Object correspondence data:
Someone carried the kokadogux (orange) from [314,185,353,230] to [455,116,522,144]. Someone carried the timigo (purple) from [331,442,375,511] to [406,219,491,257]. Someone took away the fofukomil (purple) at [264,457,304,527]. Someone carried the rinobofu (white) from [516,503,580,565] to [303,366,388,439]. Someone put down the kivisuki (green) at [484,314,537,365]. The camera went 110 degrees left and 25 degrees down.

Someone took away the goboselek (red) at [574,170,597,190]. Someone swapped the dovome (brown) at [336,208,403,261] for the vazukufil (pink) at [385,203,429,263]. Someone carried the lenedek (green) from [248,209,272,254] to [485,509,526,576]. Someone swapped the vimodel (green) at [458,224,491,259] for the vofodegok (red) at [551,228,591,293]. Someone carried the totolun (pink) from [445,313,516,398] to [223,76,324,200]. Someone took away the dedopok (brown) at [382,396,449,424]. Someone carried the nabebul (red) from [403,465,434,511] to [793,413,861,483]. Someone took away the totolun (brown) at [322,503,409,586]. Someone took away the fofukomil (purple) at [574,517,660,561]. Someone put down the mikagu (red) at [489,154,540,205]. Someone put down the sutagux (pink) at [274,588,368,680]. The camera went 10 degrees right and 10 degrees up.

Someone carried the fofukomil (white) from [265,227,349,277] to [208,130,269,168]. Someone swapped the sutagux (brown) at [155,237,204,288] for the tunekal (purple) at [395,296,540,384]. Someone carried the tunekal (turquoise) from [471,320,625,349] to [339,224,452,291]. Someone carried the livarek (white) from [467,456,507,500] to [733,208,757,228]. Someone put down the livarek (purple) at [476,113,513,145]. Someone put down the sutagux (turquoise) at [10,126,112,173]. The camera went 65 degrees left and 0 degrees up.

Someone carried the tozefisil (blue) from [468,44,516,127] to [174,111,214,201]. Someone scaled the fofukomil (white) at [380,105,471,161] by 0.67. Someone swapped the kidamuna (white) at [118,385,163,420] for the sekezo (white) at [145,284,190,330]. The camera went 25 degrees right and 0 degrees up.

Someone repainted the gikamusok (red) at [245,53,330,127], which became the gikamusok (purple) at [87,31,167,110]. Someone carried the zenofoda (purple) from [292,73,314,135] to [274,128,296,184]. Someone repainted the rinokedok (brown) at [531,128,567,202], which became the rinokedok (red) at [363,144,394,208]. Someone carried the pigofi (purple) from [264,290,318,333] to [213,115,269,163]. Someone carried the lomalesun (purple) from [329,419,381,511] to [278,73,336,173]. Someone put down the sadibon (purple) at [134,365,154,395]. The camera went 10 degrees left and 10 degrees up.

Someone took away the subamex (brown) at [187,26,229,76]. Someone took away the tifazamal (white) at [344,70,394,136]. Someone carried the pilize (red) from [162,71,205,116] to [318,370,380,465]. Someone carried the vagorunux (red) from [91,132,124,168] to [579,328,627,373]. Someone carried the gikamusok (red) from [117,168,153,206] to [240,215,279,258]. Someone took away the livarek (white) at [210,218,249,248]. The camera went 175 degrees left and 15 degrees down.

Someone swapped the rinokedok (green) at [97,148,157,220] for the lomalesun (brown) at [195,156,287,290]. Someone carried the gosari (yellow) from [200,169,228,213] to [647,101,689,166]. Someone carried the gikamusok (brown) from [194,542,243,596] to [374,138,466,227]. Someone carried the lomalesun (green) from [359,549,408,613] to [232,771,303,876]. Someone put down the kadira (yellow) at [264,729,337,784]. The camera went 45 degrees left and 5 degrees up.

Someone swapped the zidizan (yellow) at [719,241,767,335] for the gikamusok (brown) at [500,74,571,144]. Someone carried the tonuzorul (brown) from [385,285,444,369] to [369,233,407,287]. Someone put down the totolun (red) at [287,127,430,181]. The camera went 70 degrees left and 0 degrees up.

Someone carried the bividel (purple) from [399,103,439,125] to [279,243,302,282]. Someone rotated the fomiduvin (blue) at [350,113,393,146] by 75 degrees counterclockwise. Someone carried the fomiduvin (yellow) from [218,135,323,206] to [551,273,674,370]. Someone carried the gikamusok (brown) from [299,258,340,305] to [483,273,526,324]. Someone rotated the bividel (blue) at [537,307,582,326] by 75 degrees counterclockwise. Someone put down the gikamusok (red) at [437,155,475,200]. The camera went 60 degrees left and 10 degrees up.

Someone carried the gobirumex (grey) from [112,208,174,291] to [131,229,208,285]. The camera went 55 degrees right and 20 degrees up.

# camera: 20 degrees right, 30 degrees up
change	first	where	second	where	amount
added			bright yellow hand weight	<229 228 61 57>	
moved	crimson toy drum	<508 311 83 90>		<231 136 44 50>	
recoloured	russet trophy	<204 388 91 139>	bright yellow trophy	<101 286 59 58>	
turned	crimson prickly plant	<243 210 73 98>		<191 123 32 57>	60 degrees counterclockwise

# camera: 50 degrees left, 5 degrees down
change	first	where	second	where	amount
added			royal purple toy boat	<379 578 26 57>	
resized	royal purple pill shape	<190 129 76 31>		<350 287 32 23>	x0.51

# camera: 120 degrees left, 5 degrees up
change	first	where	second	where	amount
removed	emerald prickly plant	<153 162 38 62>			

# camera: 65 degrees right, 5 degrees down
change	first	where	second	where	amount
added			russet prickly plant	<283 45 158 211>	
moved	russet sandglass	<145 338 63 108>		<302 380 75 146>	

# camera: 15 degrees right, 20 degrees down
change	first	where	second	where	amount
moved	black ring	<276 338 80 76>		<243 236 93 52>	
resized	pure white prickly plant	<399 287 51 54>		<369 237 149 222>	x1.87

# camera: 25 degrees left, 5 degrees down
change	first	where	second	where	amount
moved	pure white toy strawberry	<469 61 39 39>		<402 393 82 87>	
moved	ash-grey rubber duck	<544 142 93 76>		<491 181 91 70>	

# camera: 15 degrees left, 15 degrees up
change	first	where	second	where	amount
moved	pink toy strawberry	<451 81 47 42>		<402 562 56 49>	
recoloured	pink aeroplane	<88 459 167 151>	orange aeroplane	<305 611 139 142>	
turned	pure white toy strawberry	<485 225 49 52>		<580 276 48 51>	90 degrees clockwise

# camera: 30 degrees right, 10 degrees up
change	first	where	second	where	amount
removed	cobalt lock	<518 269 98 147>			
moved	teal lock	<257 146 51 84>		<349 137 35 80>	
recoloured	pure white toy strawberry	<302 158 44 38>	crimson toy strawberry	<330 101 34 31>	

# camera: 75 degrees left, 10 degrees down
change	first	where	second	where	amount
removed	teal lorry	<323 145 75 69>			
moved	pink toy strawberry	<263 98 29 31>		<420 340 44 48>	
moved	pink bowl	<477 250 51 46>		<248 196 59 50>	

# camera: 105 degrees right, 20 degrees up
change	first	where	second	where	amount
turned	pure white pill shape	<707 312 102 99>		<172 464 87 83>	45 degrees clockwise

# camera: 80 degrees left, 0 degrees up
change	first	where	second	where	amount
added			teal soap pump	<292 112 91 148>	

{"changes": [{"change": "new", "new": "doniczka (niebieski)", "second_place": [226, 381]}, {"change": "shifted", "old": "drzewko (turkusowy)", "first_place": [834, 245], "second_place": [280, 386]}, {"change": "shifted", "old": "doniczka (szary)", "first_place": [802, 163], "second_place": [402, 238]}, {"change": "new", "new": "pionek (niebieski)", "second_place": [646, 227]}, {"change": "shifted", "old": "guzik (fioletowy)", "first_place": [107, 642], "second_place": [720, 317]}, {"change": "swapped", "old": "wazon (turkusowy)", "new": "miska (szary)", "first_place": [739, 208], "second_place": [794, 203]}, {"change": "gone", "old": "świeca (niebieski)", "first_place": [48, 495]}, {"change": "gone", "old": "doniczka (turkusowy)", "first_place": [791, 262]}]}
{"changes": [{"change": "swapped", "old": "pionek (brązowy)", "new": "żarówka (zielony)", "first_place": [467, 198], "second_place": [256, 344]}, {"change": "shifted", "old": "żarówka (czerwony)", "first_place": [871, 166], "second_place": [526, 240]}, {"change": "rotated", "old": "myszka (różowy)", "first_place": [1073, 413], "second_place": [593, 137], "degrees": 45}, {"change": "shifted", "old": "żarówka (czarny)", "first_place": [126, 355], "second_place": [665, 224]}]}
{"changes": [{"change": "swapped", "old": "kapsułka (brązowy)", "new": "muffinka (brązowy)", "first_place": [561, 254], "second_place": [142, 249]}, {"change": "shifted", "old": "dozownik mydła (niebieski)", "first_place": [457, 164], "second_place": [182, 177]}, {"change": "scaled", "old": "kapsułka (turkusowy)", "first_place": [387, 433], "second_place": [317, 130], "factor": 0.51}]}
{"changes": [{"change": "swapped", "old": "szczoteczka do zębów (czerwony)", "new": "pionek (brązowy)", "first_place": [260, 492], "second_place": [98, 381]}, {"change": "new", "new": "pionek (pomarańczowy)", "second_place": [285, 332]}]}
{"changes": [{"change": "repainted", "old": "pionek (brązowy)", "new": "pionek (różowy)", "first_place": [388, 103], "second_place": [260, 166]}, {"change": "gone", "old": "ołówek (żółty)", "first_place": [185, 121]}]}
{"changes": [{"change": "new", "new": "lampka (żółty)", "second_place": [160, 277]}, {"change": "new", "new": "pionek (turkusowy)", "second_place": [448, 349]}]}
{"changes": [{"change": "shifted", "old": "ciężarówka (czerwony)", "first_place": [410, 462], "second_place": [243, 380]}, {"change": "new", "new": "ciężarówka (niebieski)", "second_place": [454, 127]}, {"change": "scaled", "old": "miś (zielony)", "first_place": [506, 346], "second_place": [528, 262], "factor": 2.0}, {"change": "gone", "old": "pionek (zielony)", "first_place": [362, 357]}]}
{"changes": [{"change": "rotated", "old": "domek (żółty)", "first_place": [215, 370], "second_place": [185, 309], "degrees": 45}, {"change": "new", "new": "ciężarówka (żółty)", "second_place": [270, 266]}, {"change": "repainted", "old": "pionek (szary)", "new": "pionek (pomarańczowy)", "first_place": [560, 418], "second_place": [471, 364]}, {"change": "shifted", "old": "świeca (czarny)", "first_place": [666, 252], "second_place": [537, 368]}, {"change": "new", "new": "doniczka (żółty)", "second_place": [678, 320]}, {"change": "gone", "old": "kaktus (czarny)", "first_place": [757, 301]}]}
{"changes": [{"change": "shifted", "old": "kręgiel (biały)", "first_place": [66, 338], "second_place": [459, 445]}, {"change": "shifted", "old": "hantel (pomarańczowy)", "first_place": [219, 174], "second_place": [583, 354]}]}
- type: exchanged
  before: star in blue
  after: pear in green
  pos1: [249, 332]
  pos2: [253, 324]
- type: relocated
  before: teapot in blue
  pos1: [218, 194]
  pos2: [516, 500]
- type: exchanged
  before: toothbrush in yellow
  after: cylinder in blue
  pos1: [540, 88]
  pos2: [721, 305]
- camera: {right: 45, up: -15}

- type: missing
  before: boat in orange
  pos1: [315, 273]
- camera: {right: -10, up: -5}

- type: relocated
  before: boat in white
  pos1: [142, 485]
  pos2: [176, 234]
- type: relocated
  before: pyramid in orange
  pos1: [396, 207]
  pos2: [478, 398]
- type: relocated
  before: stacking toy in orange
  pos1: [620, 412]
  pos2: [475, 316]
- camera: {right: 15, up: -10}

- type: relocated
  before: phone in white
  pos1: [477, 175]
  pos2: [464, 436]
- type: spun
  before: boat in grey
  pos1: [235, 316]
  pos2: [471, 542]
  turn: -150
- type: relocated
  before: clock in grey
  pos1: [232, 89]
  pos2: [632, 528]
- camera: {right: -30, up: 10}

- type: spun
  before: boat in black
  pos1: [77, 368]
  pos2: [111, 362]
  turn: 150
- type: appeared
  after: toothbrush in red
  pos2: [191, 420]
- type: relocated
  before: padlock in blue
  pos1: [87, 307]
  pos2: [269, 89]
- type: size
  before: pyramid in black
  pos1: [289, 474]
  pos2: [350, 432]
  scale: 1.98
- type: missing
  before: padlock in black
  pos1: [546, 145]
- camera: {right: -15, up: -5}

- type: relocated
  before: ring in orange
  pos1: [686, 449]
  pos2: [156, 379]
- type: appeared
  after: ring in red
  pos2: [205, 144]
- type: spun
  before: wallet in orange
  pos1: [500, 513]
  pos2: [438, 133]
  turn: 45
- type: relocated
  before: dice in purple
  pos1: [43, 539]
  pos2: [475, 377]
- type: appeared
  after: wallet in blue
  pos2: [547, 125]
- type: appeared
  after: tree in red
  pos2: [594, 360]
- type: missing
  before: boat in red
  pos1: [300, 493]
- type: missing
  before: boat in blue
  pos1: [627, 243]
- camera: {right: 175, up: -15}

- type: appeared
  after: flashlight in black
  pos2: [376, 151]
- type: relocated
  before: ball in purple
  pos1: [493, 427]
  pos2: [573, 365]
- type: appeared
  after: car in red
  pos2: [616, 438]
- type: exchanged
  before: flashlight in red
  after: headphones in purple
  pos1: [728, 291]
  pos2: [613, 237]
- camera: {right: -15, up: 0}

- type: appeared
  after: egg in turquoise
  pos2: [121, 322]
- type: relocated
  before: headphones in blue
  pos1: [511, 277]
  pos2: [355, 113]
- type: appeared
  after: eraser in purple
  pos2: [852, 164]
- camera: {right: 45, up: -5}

What the task asks: Taking the lines above, repeat exactly those from the line that contains "after: pear in green" through the line that contains "pos2: [721, 305]", and both of those lines as well. Include nothing else.

Exercise solution:
  after: pear in green
  pos1: [249, 332]
  pos2: [253, 324]
- type: relocated
  before: teapot in blue
  pos1: [218, 194]
  pos2: [516, 500]
- type: exchanged
  before: toothbrush in yellow
  after: cylinder in blue
  pos1: [540, 88]
  pos2: [721, 305]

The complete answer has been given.